##### Source records

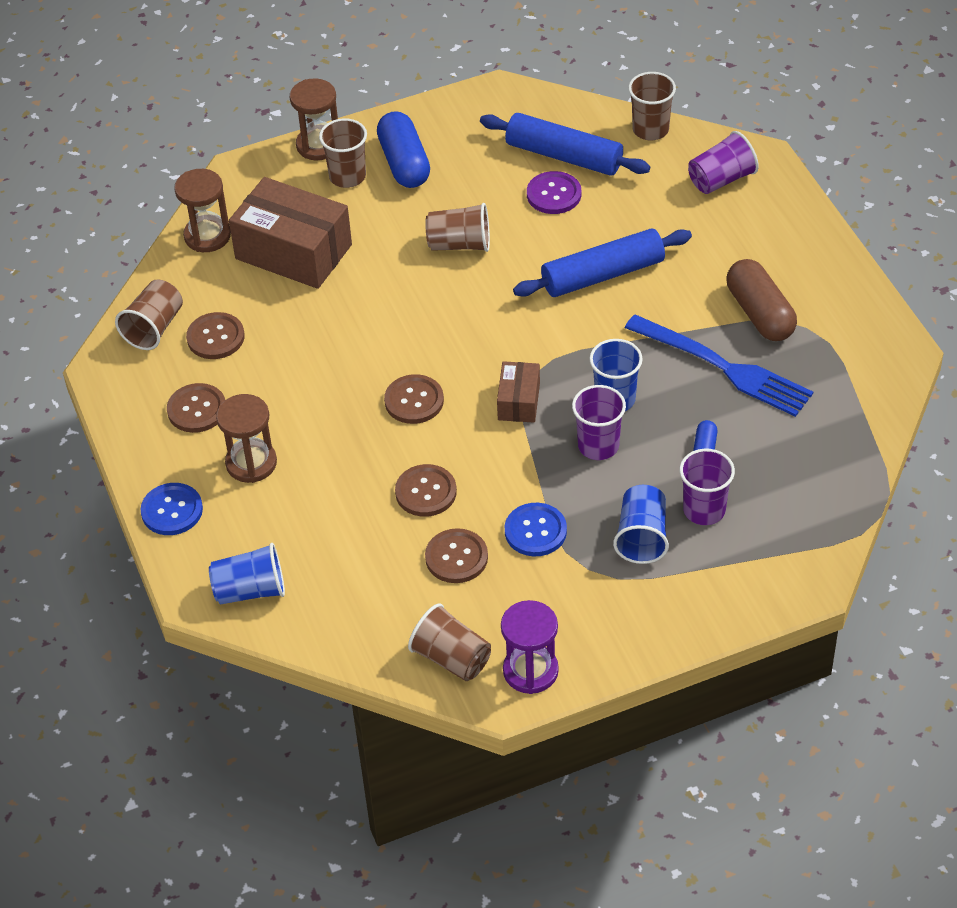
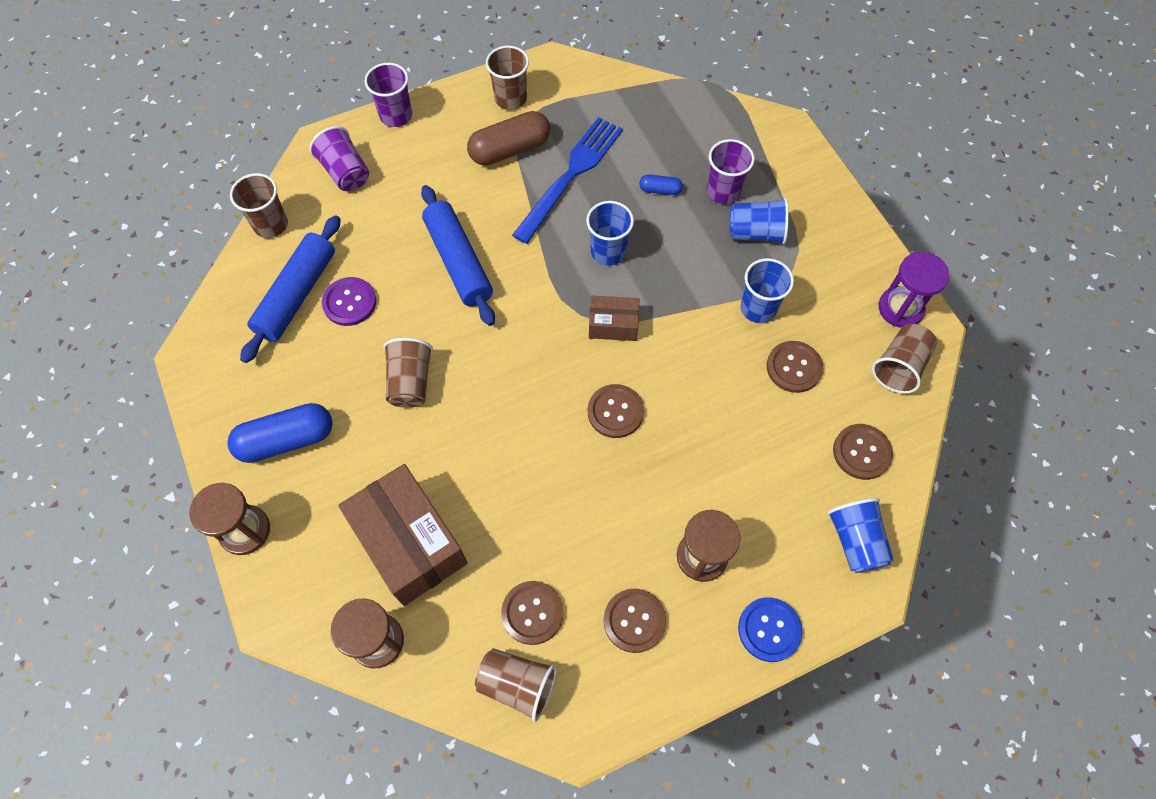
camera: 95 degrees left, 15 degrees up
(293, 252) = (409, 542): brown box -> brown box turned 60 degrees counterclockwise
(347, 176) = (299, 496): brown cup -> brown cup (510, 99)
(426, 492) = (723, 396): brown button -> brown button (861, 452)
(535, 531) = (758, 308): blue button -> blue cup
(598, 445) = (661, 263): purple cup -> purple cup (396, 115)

##########
##### Source records

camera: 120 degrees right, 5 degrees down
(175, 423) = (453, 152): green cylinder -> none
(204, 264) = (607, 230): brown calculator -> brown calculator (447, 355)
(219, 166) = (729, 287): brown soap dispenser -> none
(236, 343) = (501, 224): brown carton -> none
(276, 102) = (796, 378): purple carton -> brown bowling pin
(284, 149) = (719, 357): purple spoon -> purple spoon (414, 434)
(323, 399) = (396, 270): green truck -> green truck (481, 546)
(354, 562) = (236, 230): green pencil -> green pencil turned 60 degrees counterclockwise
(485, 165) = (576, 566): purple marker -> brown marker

##########

Assignment: Please say how many lines in the records above contain the word "carton". Give the number alone.

Response for this exercise: 2